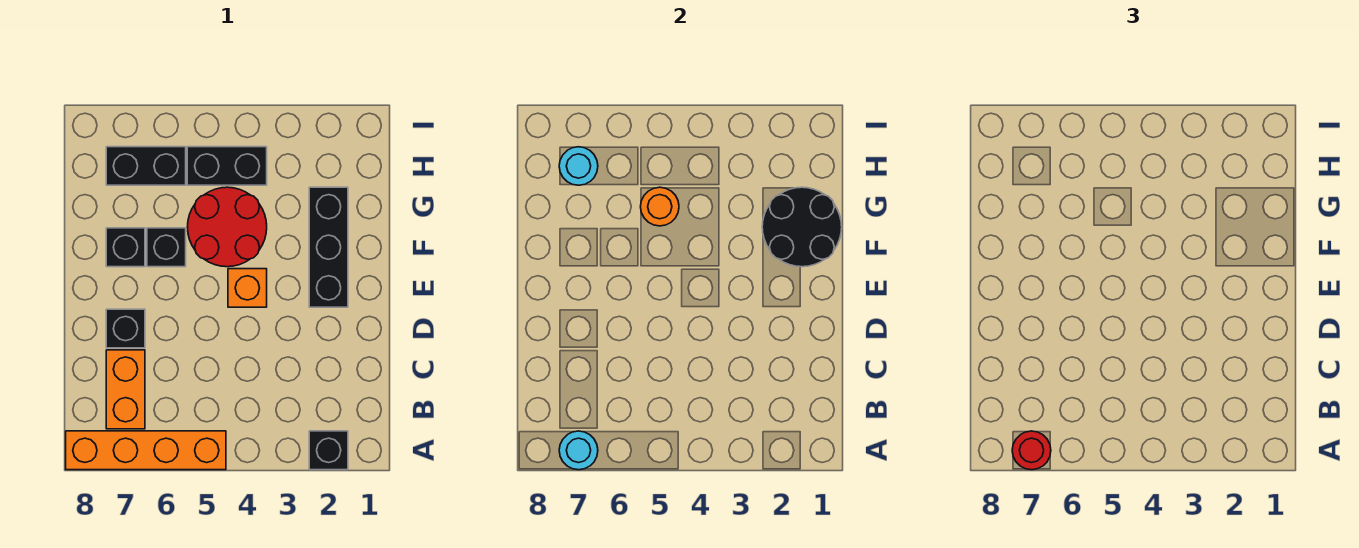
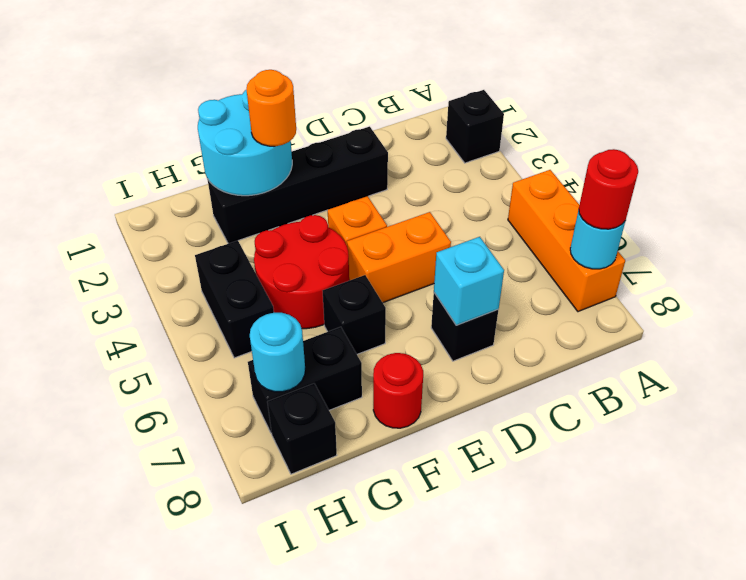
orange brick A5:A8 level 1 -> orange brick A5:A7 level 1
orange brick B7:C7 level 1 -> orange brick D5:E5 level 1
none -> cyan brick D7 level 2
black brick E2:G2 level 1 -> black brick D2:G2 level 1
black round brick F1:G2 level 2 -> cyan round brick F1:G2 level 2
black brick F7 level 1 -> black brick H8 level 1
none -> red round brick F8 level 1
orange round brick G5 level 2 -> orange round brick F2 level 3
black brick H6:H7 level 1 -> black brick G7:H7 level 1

* **What to do**: The answer must be every line of the records that contains the word "cyan".

* **Result of this exercise**:
none -> cyan brick D7 level 2
black round brick F1:G2 level 2 -> cyan round brick F1:G2 level 2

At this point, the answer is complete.